▶ About this task:
Please give back the listing exactly, without any of its pictures.

▶ Recorded information:
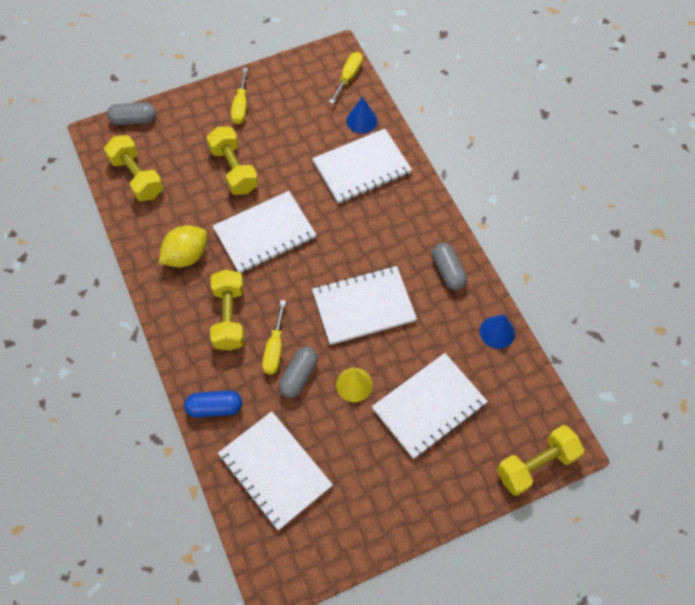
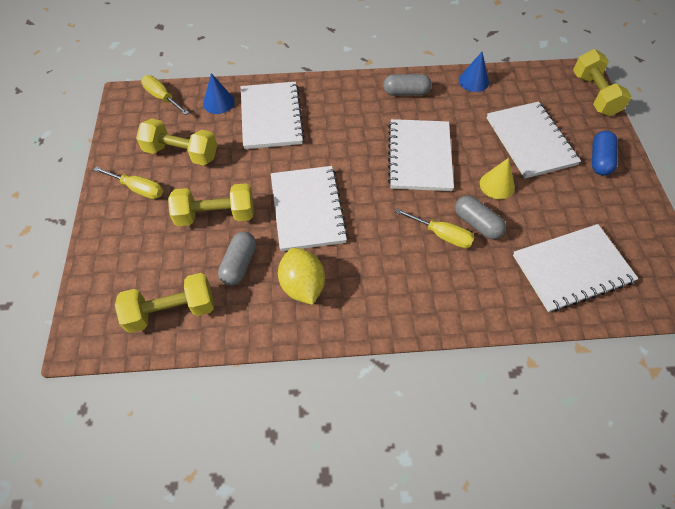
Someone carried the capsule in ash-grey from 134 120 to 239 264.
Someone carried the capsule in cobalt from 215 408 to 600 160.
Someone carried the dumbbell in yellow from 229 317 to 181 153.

▶ Output for this task:
Someone carried the capsule in ash-grey from 134 120 to 239 264.
Someone carried the capsule in cobalt from 215 408 to 600 160.
Someone carried the dumbbell in yellow from 229 317 to 181 153.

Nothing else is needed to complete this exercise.